---- Excerpted data

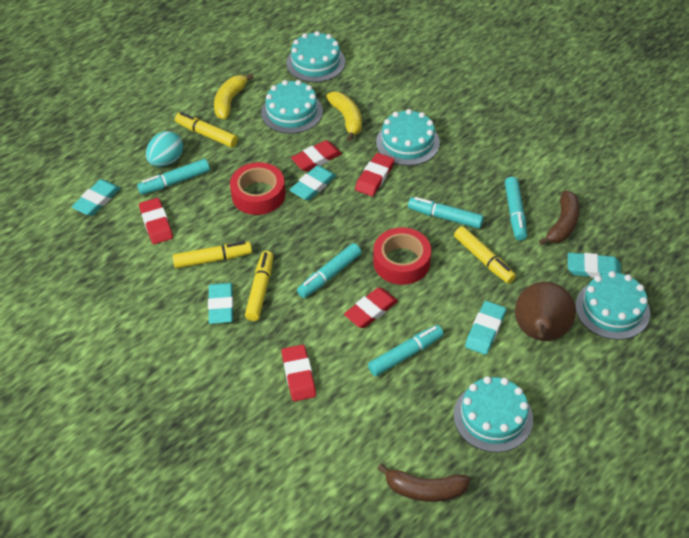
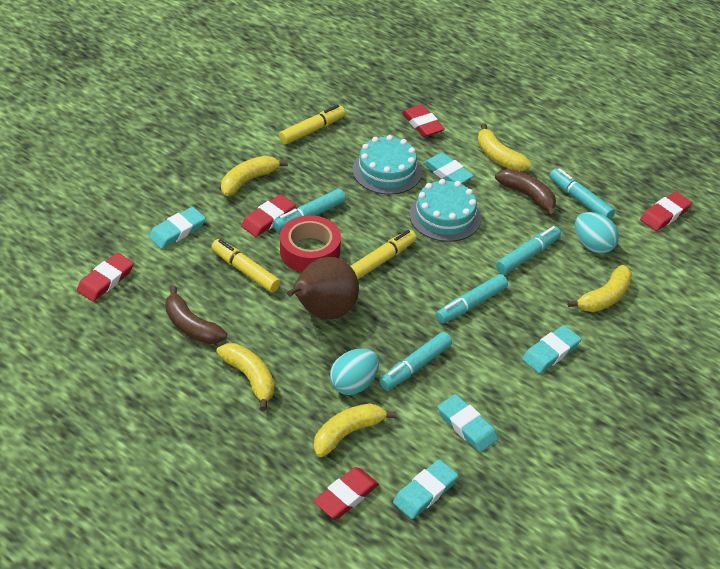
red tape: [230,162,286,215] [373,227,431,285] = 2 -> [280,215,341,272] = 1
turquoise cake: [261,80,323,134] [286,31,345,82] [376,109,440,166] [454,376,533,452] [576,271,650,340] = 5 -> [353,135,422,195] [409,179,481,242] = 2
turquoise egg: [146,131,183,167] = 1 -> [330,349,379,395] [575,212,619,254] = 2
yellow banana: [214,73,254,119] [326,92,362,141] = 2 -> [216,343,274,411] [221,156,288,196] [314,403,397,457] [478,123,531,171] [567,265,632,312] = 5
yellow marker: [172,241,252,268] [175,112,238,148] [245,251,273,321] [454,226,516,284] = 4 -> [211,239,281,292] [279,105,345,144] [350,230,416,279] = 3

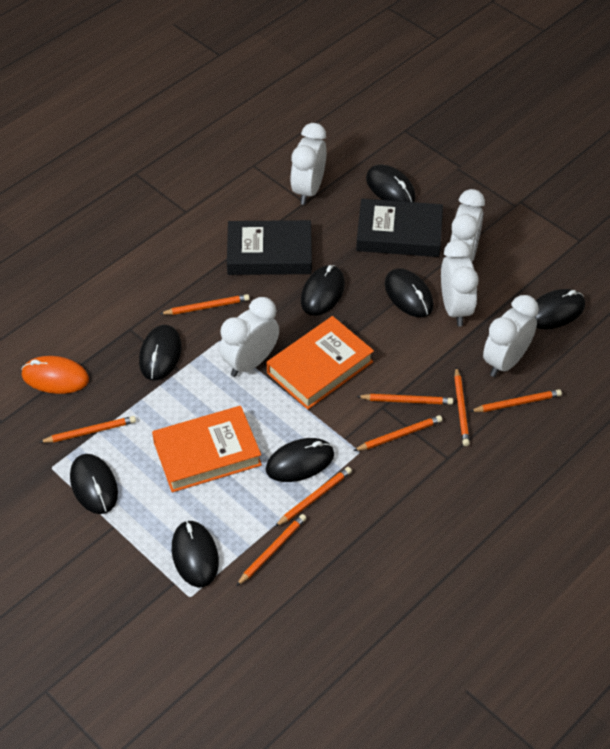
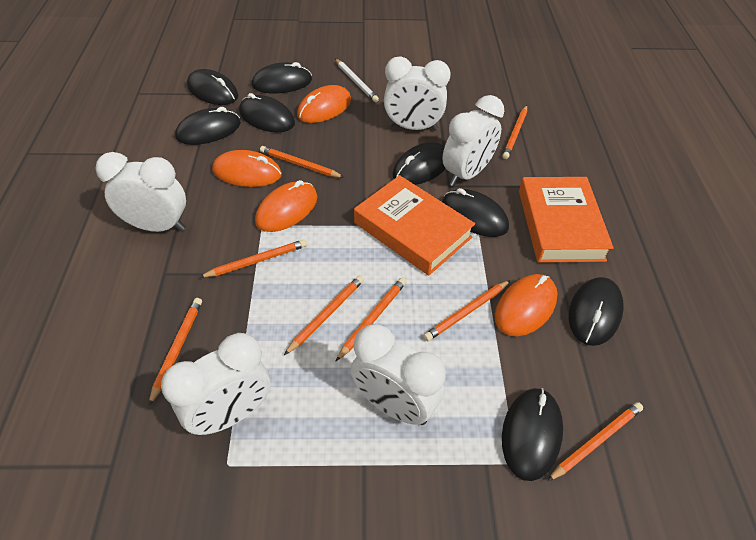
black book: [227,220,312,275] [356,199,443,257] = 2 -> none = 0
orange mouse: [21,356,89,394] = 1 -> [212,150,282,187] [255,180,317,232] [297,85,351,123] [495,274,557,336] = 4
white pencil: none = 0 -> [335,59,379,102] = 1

--------

= Problem description =
From the records above, transcribe only the stretch from the line with "turquoise egg: [146,131,183,167]" through the line with "orange mouse: [21,356,89,394]", keeping both ends. Omit pictures.

= Response =
turquoise egg: [146,131,183,167] = 1 -> [330,349,379,395] [575,212,619,254] = 2
yellow banana: [214,73,254,119] [326,92,362,141] = 2 -> [216,343,274,411] [221,156,288,196] [314,403,397,457] [478,123,531,171] [567,265,632,312] = 5
yellow marker: [172,241,252,268] [175,112,238,148] [245,251,273,321] [454,226,516,284] = 4 -> [211,239,281,292] [279,105,345,144] [350,230,416,279] = 3

black book: [227,220,312,275] [356,199,443,257] = 2 -> none = 0
orange mouse: [21,356,89,394] = 1 -> [212,150,282,187] [255,180,317,232] [297,85,351,123] [495,274,557,336] = 4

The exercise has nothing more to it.